Count the lines in the data below that have "blue" in them, and reply with only that number.

══════

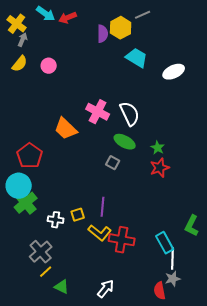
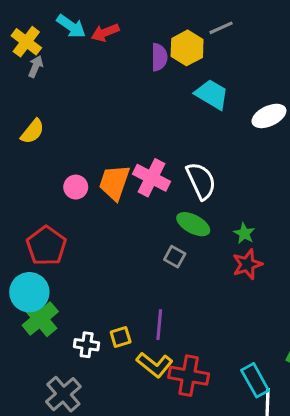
yellow semicircle: (20, 64) -> (32, 131), moved
pink circle: (49, 66) -> (76, 187), moved
orange trapezoid: (66, 129) -> (114, 182), moved, turned 65

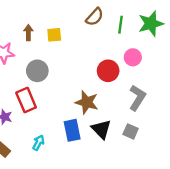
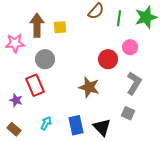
brown arrow: (28, 33) -> (37, 25), size x1.6
black triangle: (101, 129) -> (102, 127), moved
blue rectangle: (72, 130) -> (76, 125), moved

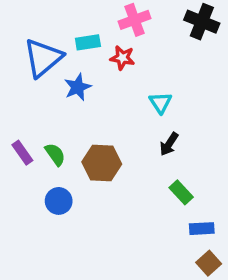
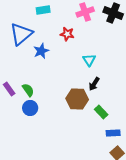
pink cross: (135, 20) -> (85, 12), moved
cyan rectangle: (88, 42) -> (43, 10), moved
brown hexagon: (102, 163) -> (77, 99), moved
blue circle: (59, 201) -> (30, 108), moved

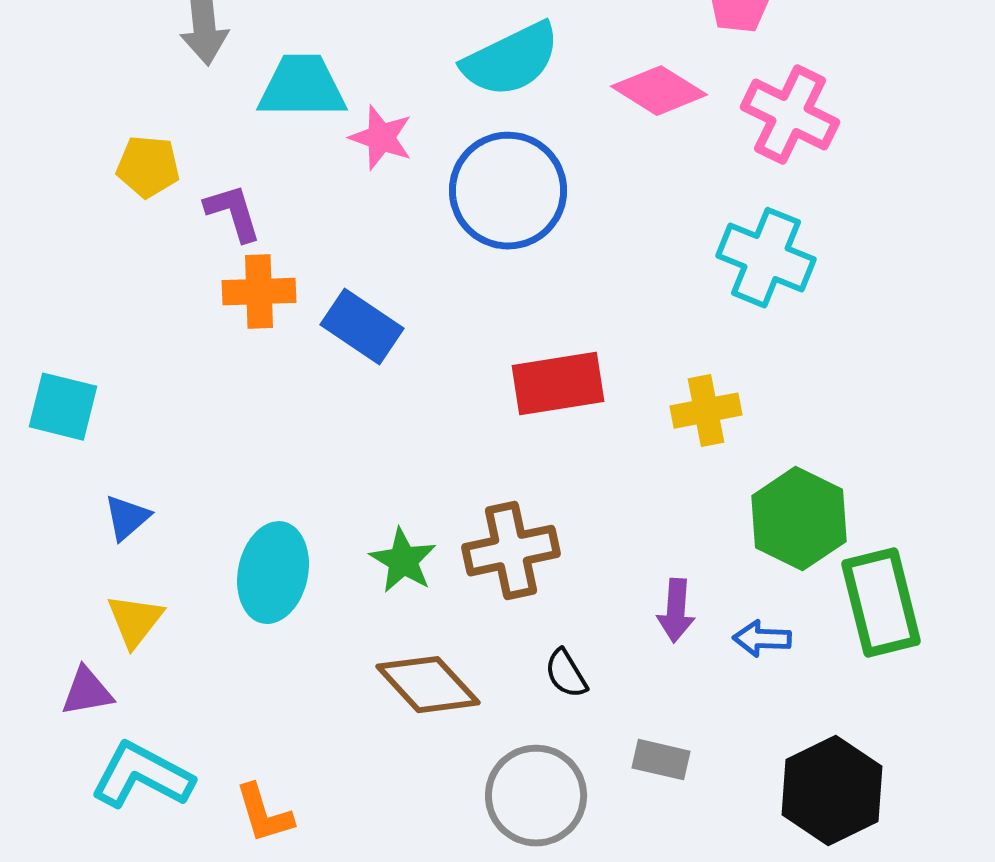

══════

**Written answer:** 2